# GIVEN RECORDS
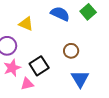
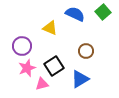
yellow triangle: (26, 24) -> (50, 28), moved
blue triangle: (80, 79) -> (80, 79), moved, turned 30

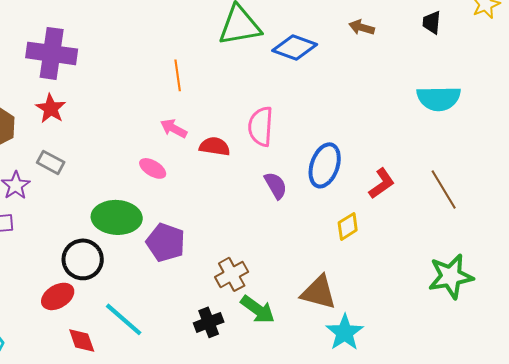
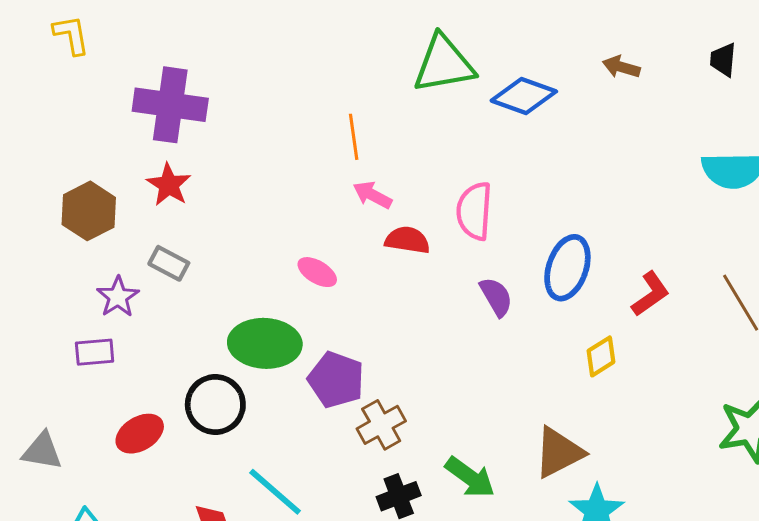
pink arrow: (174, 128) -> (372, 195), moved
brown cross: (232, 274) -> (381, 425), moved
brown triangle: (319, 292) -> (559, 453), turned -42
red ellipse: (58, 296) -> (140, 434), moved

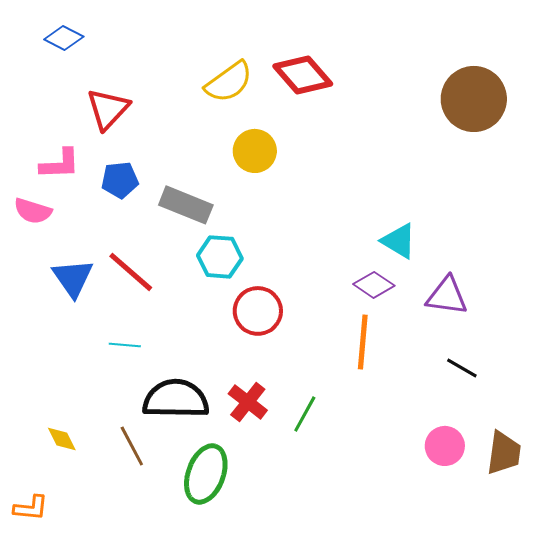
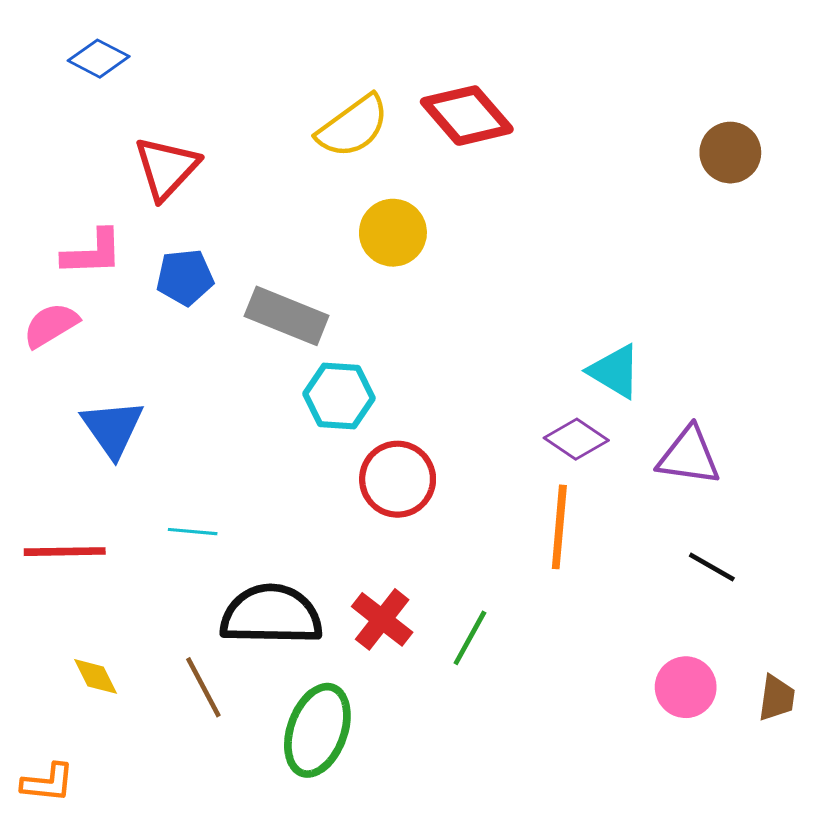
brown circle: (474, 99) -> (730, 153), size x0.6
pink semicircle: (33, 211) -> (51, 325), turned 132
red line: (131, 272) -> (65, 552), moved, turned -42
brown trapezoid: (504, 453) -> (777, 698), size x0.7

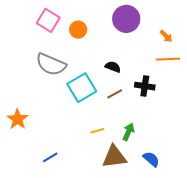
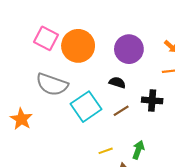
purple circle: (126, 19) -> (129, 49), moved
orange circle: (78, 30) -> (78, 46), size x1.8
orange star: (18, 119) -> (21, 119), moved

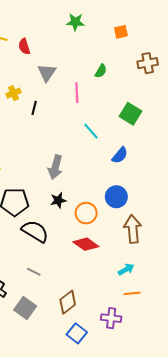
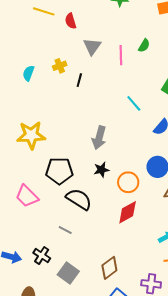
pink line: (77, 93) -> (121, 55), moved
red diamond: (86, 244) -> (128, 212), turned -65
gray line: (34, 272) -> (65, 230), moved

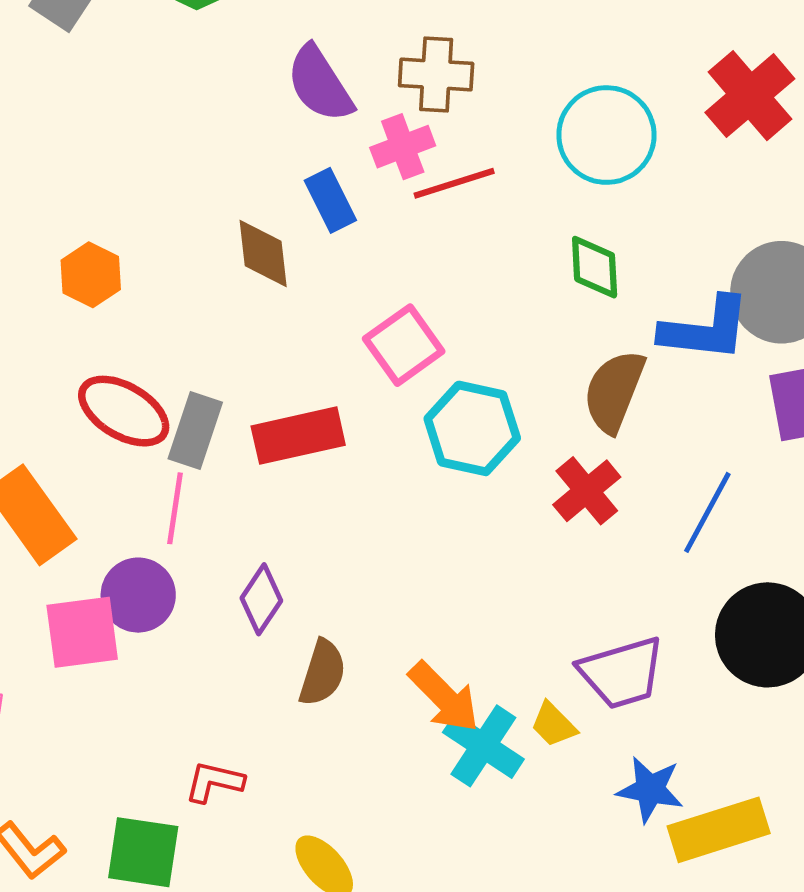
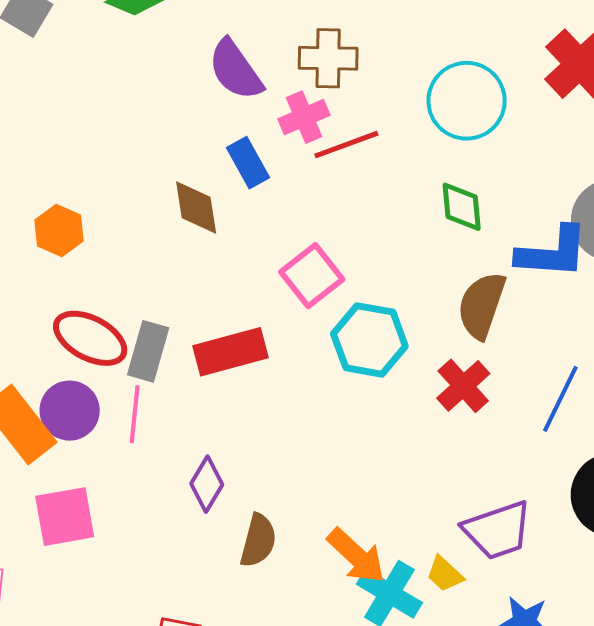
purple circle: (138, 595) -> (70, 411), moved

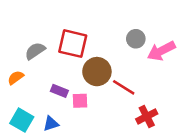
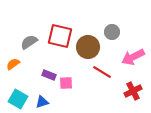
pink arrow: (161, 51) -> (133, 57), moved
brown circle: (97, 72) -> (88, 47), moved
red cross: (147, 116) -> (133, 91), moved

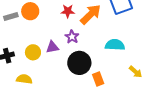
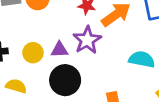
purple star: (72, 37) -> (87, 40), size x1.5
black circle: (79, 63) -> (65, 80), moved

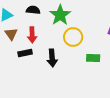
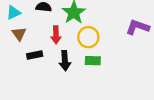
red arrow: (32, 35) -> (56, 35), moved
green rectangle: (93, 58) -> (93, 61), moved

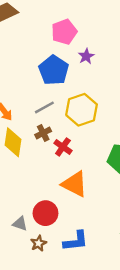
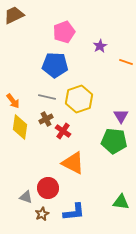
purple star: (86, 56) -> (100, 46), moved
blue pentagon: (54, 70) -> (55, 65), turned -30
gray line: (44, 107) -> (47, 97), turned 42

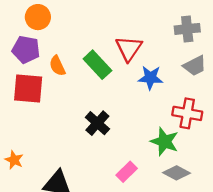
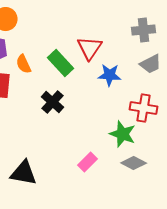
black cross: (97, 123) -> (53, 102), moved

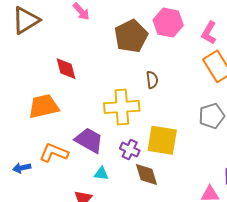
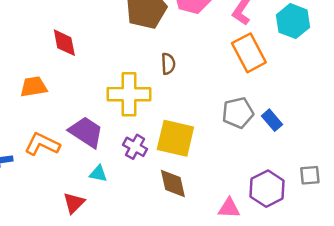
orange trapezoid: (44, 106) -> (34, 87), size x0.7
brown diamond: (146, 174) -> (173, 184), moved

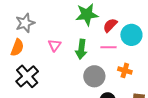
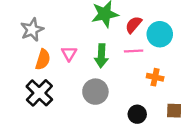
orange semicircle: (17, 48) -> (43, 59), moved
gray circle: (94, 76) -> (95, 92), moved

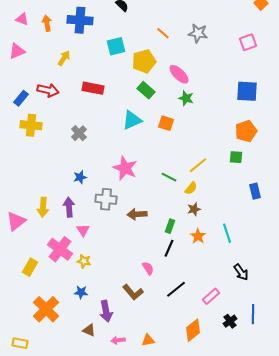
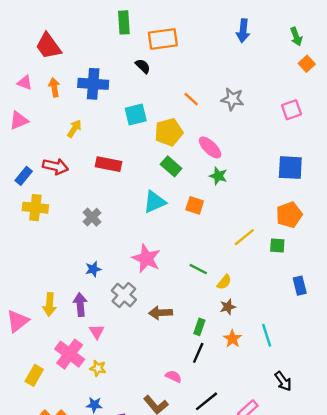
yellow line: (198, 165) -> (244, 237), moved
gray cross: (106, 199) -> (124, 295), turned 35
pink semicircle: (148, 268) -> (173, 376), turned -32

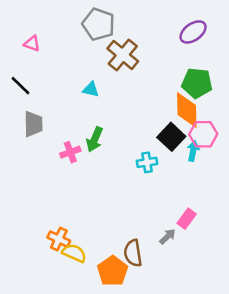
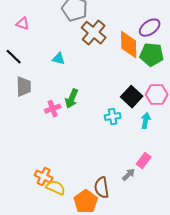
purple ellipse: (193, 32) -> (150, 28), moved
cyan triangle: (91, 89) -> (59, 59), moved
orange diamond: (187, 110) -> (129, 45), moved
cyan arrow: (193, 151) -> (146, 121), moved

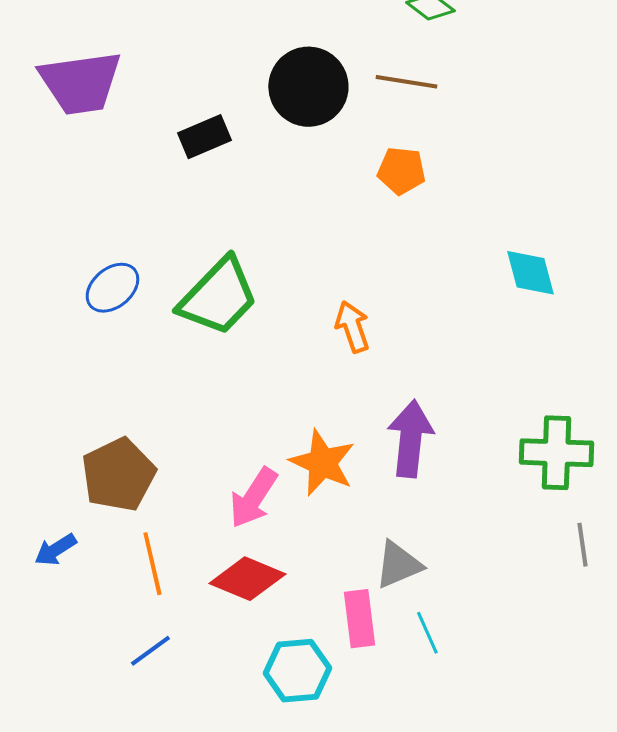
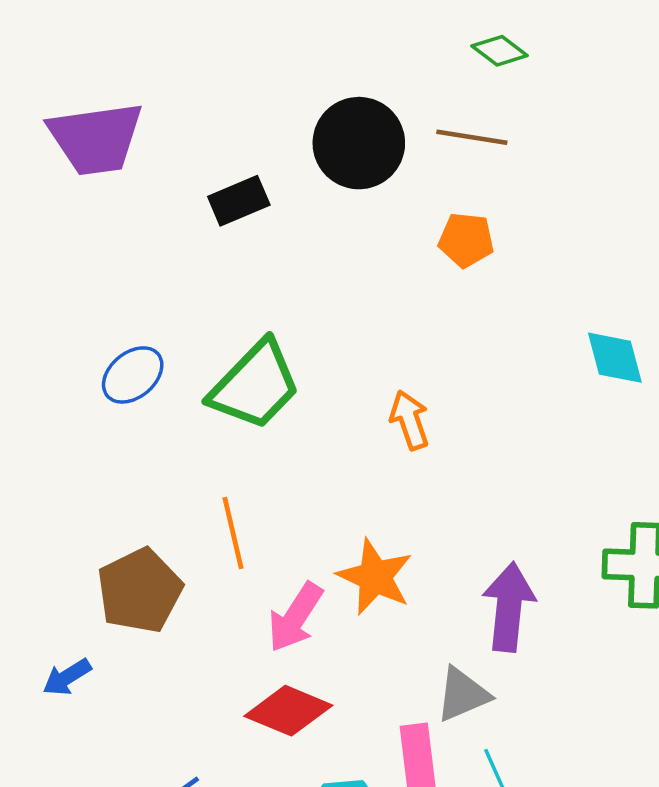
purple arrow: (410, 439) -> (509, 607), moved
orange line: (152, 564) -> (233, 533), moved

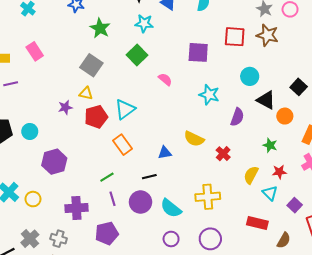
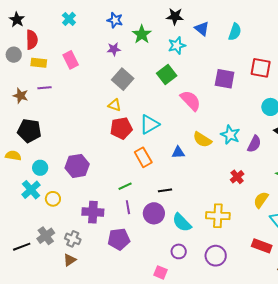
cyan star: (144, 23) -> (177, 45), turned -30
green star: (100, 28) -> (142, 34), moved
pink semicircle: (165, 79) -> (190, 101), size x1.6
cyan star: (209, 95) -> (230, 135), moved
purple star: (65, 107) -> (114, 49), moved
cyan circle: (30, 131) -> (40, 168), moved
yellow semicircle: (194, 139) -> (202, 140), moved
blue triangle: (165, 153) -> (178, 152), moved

# YOUR INSTRUCTIONS
Above is the material; set down exactly its lines from the one containing "brown triangle: (319, 292)" down to the one containing "gray line: (44, 107) -> (47, 97), turned 42", both included, leaving out any pictures.

# ANSWER SECTION
brown triangle: (319, 292) -> (559, 453), turned -42
red ellipse: (58, 296) -> (140, 434), moved

brown circle: (474, 99) -> (730, 153), size x0.6
pink semicircle: (33, 211) -> (51, 325), turned 132
red line: (131, 272) -> (65, 552), moved, turned -42
brown trapezoid: (504, 453) -> (777, 698), size x0.7

purple circle: (126, 19) -> (129, 49), moved
orange circle: (78, 30) -> (78, 46), size x1.8
orange star: (18, 119) -> (21, 119), moved

pink line: (77, 93) -> (121, 55), moved
red diamond: (86, 244) -> (128, 212), turned -65
gray line: (34, 272) -> (65, 230), moved

purple circle: (138, 595) -> (70, 411), moved

pink arrow: (161, 51) -> (133, 57), moved
brown circle: (97, 72) -> (88, 47), moved
red cross: (147, 116) -> (133, 91), moved

purple star: (72, 37) -> (87, 40), size x1.5
black circle: (79, 63) -> (65, 80), moved

red arrow: (32, 35) -> (56, 35), moved
green rectangle: (93, 58) -> (93, 61), moved

purple star: (86, 56) -> (100, 46), moved
blue pentagon: (54, 70) -> (55, 65), turned -30
gray line: (44, 107) -> (47, 97), turned 42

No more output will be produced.